**Task to carry out:** Only these lines of the data below are wanted: the one with "blue car: 3 -> 4", the one with "white screwdriver: 0 -> 1", and any lines between them, each repeated exactly.
===== Data for review =====
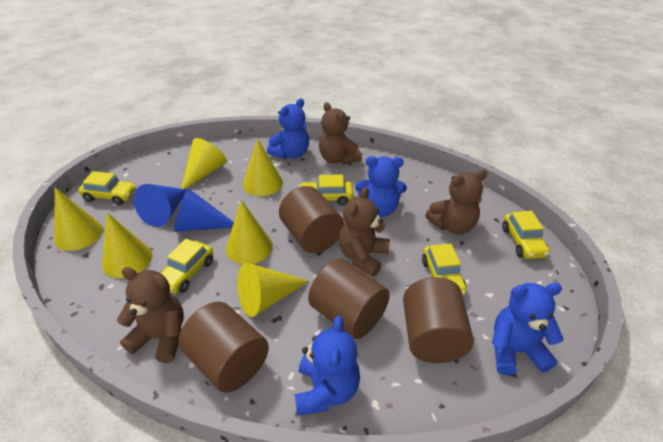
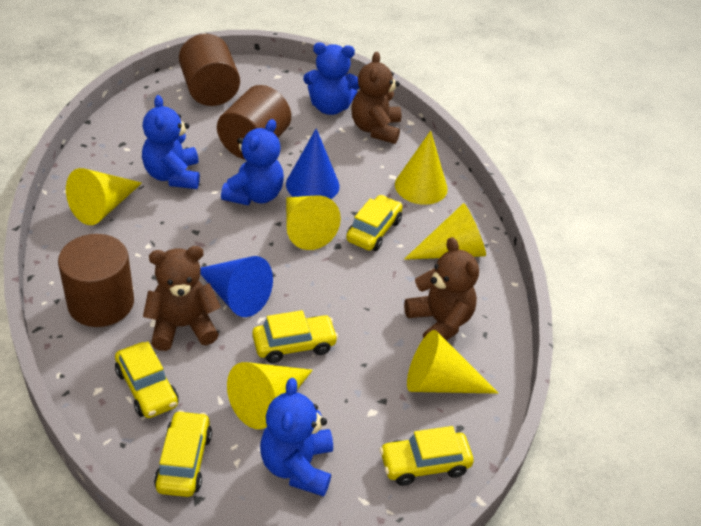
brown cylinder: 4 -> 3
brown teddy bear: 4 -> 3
=====
===== Data for review =====
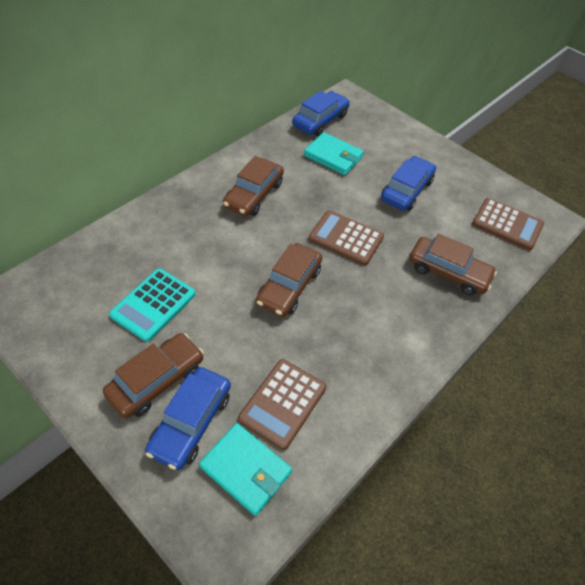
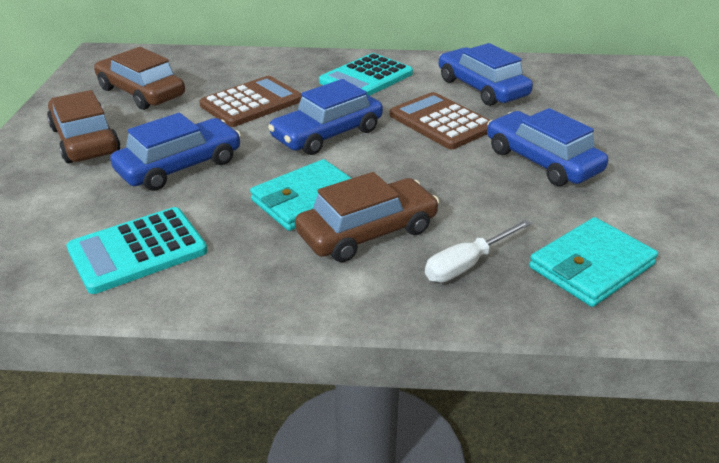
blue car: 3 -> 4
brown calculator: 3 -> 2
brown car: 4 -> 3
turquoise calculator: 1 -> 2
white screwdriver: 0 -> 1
=====
**Output for this exercise:**
blue car: 3 -> 4
brown calculator: 3 -> 2
brown car: 4 -> 3
turquoise calculator: 1 -> 2
white screwdriver: 0 -> 1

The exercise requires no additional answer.